→ PROVIDED ENTRIES
*** Block opens ***
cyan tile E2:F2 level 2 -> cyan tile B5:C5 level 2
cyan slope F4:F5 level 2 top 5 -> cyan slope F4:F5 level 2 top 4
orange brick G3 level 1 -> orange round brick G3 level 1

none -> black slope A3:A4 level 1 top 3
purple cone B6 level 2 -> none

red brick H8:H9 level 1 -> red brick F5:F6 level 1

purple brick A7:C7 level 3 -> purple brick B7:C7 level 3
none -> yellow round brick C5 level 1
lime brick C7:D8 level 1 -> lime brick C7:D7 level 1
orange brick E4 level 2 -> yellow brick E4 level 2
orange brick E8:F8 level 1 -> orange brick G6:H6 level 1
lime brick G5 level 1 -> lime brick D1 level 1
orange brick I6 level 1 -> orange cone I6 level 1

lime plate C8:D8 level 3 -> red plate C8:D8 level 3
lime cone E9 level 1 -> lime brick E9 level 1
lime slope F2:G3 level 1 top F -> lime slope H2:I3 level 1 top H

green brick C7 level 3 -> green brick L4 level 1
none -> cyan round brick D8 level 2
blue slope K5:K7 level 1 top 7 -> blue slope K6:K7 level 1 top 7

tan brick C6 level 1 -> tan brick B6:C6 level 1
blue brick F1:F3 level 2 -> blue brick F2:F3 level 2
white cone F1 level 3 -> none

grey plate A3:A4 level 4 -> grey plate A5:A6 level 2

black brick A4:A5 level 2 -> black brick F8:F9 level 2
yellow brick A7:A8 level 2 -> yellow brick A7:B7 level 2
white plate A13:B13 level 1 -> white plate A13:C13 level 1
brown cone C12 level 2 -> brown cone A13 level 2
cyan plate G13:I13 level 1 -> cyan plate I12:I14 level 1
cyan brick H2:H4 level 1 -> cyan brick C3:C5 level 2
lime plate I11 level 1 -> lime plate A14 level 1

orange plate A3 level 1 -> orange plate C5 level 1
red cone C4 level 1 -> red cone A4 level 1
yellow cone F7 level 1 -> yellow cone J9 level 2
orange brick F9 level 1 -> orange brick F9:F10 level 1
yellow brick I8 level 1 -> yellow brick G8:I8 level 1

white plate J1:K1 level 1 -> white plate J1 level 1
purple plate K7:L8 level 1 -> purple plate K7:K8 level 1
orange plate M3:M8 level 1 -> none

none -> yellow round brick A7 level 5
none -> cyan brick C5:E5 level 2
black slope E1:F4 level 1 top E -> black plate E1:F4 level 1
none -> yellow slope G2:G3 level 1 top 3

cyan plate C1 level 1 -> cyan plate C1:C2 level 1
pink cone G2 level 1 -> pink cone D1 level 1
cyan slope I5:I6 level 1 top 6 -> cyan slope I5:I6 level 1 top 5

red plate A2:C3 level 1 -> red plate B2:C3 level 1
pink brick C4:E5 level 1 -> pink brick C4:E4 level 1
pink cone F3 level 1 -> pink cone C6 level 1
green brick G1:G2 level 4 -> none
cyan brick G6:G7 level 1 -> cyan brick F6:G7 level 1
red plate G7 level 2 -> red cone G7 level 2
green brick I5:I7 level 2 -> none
*** Block closes ***
→ PROBLEM TO WORK ON
Please return the lines above that run from the line containing "orange brick G3" to the line containing "none -> cyan round brick D8 level 2", inclusive, exactly and with no other lines.

→ ANSWER SPACE
orange brick G3 level 1 -> orange round brick G3 level 1

none -> black slope A3:A4 level 1 top 3
purple cone B6 level 2 -> none

red brick H8:H9 level 1 -> red brick F5:F6 level 1

purple brick A7:C7 level 3 -> purple brick B7:C7 level 3
none -> yellow round brick C5 level 1
lime brick C7:D8 level 1 -> lime brick C7:D7 level 1
orange brick E4 level 2 -> yellow brick E4 level 2
orange brick E8:F8 level 1 -> orange brick G6:H6 level 1
lime brick G5 level 1 -> lime brick D1 level 1
orange brick I6 level 1 -> orange cone I6 level 1

lime plate C8:D8 level 3 -> red plate C8:D8 level 3
lime cone E9 level 1 -> lime brick E9 level 1
lime slope F2:G3 level 1 top F -> lime slope H2:I3 level 1 top H

green brick C7 level 3 -> green brick L4 level 1
none -> cyan round brick D8 level 2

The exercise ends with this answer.